**Data listing:**
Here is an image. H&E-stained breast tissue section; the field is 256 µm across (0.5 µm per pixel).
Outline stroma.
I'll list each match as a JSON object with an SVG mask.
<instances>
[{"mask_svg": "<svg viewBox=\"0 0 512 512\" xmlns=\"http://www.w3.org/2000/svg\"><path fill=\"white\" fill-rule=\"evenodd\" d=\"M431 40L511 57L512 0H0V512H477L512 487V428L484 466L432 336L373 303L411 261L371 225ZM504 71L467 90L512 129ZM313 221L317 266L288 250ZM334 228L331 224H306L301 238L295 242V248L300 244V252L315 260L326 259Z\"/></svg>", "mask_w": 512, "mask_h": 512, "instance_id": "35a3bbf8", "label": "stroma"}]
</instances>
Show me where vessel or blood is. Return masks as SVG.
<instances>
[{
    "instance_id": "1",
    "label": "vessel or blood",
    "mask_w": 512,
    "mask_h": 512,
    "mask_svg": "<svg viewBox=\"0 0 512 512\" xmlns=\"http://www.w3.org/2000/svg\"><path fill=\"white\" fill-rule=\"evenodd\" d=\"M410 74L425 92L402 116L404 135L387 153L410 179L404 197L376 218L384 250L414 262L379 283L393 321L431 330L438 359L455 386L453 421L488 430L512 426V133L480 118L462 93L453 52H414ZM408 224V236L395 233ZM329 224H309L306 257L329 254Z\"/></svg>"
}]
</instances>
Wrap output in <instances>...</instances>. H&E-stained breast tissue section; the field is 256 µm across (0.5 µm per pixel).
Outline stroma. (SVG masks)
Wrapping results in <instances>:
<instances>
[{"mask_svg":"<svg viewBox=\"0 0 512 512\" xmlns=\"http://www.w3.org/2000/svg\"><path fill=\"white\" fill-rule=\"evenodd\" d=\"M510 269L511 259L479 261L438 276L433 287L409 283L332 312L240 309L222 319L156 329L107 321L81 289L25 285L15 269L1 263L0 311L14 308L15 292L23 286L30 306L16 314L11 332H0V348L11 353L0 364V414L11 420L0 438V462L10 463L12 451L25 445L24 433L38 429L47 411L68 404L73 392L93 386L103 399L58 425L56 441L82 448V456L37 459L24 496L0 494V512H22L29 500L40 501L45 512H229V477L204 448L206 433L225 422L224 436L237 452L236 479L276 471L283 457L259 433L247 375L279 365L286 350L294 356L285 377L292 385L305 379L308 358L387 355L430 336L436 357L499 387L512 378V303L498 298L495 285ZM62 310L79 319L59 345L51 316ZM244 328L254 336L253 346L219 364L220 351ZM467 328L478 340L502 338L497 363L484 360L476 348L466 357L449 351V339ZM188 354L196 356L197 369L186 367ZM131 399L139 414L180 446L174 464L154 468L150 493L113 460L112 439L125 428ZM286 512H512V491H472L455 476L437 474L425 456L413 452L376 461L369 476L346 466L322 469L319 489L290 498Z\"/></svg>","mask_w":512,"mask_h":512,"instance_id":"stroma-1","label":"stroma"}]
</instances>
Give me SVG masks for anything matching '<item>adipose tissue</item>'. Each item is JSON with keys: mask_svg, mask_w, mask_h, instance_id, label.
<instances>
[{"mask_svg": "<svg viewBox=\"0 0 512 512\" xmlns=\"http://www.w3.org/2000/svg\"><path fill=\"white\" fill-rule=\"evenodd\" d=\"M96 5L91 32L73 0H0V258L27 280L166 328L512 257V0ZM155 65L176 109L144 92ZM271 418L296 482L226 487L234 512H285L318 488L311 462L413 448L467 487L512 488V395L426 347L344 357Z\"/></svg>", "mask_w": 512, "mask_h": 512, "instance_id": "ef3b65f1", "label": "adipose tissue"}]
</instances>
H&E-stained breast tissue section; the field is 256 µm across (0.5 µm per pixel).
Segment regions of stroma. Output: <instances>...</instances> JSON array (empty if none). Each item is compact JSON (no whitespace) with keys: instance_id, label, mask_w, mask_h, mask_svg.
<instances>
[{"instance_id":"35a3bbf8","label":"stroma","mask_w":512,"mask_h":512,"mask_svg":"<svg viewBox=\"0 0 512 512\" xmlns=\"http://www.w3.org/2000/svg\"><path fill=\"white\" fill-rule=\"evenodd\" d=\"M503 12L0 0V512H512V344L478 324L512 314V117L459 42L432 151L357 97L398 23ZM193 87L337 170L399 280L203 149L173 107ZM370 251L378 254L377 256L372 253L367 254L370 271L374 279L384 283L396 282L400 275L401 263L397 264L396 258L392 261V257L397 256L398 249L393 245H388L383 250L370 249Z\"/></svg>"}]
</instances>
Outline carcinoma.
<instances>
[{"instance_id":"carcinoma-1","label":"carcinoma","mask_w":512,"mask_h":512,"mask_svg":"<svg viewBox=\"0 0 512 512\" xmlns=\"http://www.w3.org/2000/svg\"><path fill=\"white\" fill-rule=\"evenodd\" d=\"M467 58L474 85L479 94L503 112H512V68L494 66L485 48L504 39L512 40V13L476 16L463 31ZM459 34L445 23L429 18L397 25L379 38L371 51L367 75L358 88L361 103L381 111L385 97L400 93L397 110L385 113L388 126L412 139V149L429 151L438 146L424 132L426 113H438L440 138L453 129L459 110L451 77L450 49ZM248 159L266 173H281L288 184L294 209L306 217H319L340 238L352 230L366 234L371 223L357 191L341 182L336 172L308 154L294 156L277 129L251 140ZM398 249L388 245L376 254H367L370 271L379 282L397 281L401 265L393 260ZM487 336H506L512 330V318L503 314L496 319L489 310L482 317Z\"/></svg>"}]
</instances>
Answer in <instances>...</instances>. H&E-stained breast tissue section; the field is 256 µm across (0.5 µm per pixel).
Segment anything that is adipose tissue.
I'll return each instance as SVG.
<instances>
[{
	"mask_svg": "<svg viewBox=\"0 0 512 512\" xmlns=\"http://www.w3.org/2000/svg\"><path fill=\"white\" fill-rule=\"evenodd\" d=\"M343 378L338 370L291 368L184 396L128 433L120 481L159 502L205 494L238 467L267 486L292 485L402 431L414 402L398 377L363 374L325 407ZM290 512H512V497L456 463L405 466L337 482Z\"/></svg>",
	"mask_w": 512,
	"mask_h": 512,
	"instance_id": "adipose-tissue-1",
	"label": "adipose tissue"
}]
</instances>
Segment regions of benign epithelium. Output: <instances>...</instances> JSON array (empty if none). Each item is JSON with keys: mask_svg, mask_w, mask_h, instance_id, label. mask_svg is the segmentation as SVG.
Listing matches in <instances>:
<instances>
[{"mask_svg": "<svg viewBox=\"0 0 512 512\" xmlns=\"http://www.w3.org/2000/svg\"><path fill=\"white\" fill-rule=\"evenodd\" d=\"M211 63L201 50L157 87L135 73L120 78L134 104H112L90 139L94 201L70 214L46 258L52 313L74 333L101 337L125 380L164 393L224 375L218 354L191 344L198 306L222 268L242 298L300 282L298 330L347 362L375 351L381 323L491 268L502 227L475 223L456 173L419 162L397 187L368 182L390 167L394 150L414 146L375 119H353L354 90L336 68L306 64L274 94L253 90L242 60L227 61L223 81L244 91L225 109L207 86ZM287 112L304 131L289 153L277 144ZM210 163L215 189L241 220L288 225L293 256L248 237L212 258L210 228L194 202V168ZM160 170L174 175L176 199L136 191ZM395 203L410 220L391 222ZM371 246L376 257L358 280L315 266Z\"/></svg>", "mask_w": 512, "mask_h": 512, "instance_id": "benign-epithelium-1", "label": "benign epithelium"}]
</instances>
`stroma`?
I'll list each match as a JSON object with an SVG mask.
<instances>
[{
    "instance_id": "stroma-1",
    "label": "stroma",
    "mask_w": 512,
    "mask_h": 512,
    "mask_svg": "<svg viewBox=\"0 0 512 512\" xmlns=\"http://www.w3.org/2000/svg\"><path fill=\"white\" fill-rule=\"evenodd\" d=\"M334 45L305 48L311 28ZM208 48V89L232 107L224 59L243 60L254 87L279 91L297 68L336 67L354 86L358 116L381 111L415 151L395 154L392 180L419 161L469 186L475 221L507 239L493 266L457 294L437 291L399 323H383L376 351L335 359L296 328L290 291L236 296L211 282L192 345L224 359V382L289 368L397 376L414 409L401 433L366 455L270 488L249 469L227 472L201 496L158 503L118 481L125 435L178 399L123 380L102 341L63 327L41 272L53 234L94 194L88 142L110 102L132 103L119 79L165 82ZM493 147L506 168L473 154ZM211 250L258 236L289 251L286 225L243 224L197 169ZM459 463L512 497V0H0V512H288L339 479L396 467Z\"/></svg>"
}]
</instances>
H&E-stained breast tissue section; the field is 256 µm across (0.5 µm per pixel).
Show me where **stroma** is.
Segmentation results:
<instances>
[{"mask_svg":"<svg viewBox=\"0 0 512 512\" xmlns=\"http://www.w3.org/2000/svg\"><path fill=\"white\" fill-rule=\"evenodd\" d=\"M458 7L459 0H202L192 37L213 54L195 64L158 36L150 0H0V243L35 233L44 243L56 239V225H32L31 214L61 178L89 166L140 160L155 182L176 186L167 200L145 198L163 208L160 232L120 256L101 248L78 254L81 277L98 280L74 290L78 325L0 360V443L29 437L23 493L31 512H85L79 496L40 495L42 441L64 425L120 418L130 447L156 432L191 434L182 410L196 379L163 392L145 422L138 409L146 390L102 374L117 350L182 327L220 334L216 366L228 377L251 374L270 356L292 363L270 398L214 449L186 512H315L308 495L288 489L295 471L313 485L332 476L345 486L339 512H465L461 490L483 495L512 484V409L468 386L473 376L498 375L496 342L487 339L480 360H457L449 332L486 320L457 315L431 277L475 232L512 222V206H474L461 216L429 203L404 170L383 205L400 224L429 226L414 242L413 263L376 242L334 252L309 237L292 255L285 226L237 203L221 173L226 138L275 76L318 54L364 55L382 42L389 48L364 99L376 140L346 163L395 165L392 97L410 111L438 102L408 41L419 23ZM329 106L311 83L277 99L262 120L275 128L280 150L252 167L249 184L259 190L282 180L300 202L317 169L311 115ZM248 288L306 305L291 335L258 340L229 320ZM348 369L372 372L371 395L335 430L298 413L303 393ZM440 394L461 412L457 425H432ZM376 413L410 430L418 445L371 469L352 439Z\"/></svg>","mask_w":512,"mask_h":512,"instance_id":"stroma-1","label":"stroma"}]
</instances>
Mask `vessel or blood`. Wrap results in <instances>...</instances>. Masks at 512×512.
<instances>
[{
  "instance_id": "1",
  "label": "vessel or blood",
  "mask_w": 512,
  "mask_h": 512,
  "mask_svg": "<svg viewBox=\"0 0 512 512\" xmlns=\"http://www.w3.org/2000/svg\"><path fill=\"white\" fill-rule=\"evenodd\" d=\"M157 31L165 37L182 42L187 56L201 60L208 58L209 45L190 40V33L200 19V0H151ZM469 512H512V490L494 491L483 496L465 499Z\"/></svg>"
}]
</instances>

**What the task requires:**
Scan the entries above. Copy each line that has the string "field".

**Solution for this task:**
Here is an image. H&E-stained breast tissue section; the field is 256 µm across (0.5 µm per pixel).
Wrap output in <instances>...</instances>. H&E-stained breast tissue section; the field is 256 µm across (0.5 µm per pixel).
H&E-stained breast tissue section; the field is 256 µm across (0.5 µm per pixel).
Answer in <instances>...</instances>. H&E-stained breast tissue section; the field is 256 µm across (0.5 µm per pixel).
H&E-stained breast tissue section; the field is 256 µm across (0.5 µm per pixel).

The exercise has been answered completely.